Object matching data

· · · · · · ·

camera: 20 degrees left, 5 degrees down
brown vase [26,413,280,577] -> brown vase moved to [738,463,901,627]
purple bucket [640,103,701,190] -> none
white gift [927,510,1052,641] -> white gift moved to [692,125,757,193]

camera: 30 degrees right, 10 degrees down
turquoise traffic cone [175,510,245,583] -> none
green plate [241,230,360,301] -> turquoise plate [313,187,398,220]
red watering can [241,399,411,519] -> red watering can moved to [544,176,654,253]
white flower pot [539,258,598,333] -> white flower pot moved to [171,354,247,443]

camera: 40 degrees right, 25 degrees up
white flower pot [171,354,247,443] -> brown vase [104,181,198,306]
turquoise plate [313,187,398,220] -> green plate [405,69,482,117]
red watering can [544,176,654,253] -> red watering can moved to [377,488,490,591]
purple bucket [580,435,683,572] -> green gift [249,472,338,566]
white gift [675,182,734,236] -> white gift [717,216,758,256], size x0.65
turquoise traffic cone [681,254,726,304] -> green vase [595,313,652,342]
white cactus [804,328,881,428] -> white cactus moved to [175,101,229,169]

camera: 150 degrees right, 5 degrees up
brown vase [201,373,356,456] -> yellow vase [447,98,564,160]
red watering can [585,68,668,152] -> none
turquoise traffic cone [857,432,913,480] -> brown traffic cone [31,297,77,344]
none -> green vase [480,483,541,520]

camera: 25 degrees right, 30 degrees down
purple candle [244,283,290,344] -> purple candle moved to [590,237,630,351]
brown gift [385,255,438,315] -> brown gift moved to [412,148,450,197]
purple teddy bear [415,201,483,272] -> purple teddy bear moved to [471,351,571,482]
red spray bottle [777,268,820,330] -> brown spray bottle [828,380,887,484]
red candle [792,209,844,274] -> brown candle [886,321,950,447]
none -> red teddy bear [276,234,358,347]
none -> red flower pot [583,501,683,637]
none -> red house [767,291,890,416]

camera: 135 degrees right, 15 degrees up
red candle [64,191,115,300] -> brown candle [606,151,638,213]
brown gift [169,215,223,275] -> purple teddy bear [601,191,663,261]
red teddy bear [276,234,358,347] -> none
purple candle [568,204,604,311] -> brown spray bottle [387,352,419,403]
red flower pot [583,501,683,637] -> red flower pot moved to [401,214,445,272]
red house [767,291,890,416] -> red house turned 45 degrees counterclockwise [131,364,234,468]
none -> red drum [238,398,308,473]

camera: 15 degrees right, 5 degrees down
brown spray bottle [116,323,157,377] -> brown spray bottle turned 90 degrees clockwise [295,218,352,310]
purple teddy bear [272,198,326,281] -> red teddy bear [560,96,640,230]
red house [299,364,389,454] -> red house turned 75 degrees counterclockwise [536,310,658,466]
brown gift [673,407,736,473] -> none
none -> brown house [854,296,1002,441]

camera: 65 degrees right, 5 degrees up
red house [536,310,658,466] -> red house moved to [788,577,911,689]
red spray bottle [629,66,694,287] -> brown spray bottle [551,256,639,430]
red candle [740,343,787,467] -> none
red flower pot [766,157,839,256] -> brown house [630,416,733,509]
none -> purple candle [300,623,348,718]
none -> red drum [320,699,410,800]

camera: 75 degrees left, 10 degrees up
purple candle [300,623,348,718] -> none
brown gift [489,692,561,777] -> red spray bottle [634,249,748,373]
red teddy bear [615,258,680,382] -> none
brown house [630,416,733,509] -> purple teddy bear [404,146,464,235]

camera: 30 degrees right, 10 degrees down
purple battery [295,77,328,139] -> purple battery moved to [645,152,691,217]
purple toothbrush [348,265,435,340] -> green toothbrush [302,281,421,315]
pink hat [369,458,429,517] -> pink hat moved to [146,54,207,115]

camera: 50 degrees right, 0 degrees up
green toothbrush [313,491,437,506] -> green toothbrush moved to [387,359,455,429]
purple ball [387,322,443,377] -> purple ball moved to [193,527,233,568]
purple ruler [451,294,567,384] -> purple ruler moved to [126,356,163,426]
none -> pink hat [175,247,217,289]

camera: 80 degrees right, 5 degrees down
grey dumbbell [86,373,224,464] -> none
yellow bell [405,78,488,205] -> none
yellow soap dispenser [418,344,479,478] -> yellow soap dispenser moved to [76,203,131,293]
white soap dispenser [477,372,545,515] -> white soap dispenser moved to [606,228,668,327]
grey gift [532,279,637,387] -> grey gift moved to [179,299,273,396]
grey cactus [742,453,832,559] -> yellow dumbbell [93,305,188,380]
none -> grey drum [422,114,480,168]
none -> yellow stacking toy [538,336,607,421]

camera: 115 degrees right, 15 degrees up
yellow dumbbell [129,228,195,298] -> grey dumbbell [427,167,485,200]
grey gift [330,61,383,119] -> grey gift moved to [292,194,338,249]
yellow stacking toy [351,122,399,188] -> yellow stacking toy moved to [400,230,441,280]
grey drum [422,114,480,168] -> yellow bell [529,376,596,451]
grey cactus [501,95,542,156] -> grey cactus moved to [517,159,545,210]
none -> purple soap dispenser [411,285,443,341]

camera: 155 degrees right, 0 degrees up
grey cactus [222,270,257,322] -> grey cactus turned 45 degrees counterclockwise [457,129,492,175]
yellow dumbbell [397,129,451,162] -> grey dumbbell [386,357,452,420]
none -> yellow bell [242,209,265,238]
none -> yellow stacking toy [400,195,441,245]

· · · · · · ·

Required action>
Reproduce only the lines above spanning from the line containing "red spray bottle [777,268,820,330]" through the line containing "camera: 15 degrees right, 5 degrees down", word for word.

Reply to the exercise>
red spray bottle [777,268,820,330] -> brown spray bottle [828,380,887,484]
red candle [792,209,844,274] -> brown candle [886,321,950,447]
none -> red teddy bear [276,234,358,347]
none -> red flower pot [583,501,683,637]
none -> red house [767,291,890,416]

camera: 135 degrees right, 15 degrees up
red candle [64,191,115,300] -> brown candle [606,151,638,213]
brown gift [169,215,223,275] -> purple teddy bear [601,191,663,261]
red teddy bear [276,234,358,347] -> none
purple candle [568,204,604,311] -> brown spray bottle [387,352,419,403]
red flower pot [583,501,683,637] -> red flower pot moved to [401,214,445,272]
red house [767,291,890,416] -> red house turned 45 degrees counterclockwise [131,364,234,468]
none -> red drum [238,398,308,473]

camera: 15 degrees right, 5 degrees down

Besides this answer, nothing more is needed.